◆ Listed records:
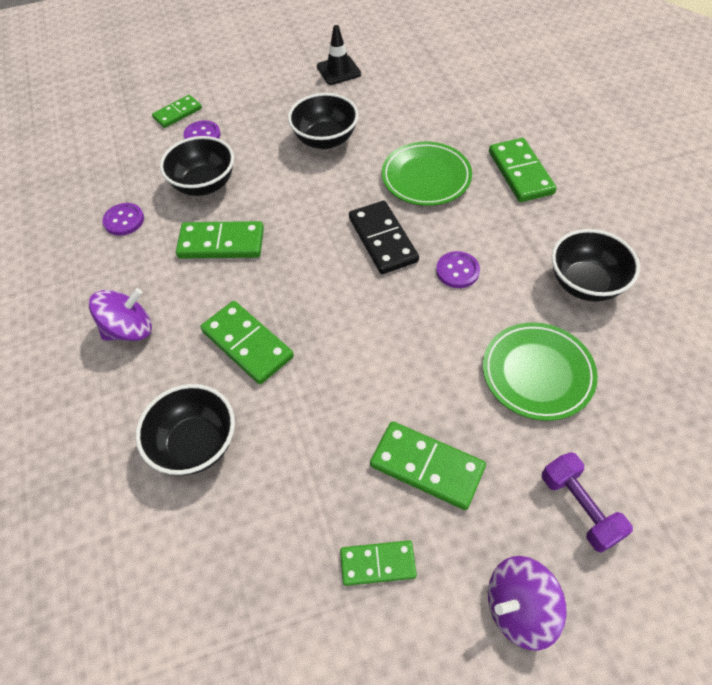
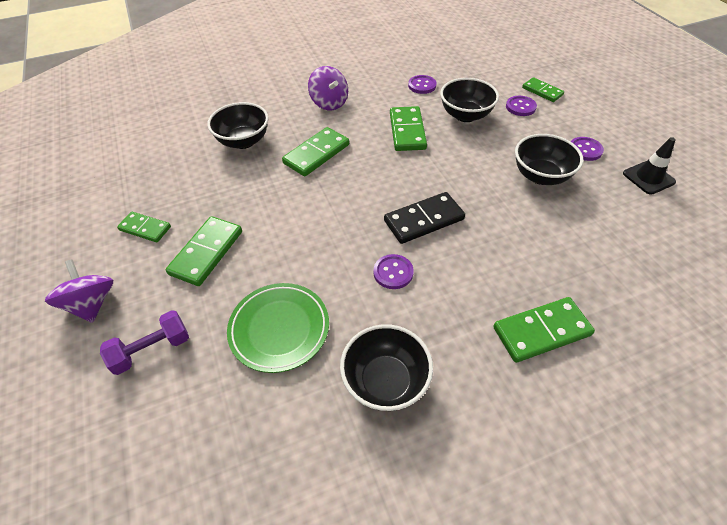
camera: 85 degrees right, 5 degrees down
(290, 101) = (585, 150): none -> purple button
(378, 564) = (145, 228): green domino -> green domino turned 60 degrees counterclockwise
(426, 177) = (510, 249): green plate -> none

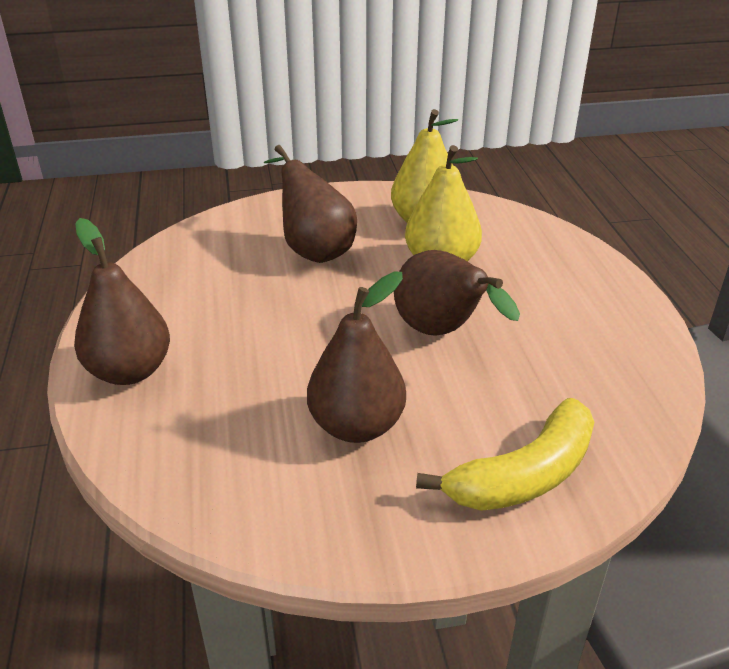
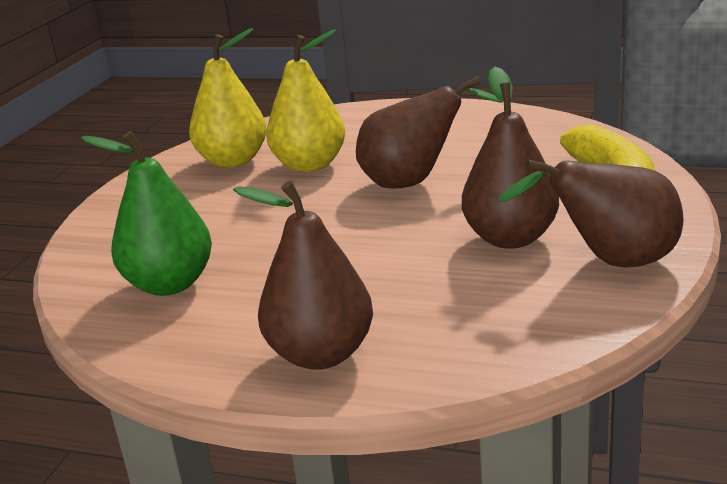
camera: 60 degrees left, 10 degrees down
(209, 267) = (170, 284): none -> green pear
(314, 249) = (212, 220): brown pear -> brown pear (610, 262)

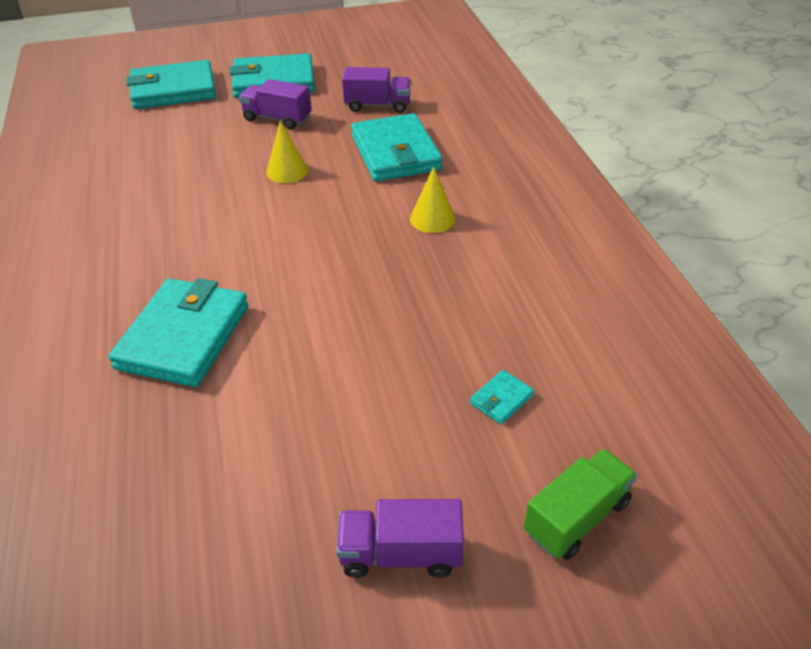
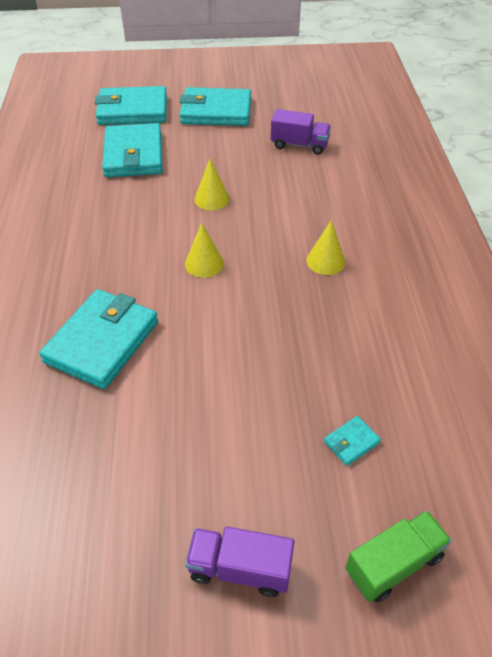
camera: 10 degrees right, 5 degrees up
(277, 119) = (213, 148): purple truck -> none
(291, 238) = (204, 263): none -> yellow cone
(395, 153) = (306, 193): turquoise wallet -> turquoise wallet (133, 155)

◆ Activity:
Word for word, please reproduce each entry above and leave out every picture.

◆ Response to the exercise:
camera: 85 degrees right, 5 degrees down
(290, 101) = (585, 150): none -> purple button
(378, 564) = (145, 228): green domino -> green domino turned 60 degrees counterclockwise
(426, 177) = (510, 249): green plate -> none

camera: 60 degrees left, 10 degrees down
(209, 267) = (170, 284): none -> green pear
(314, 249) = (212, 220): brown pear -> brown pear (610, 262)

camera: 10 degrees right, 5 degrees up
(277, 119) = (213, 148): purple truck -> none
(291, 238) = (204, 263): none -> yellow cone
(395, 153) = (306, 193): turquoise wallet -> turquoise wallet (133, 155)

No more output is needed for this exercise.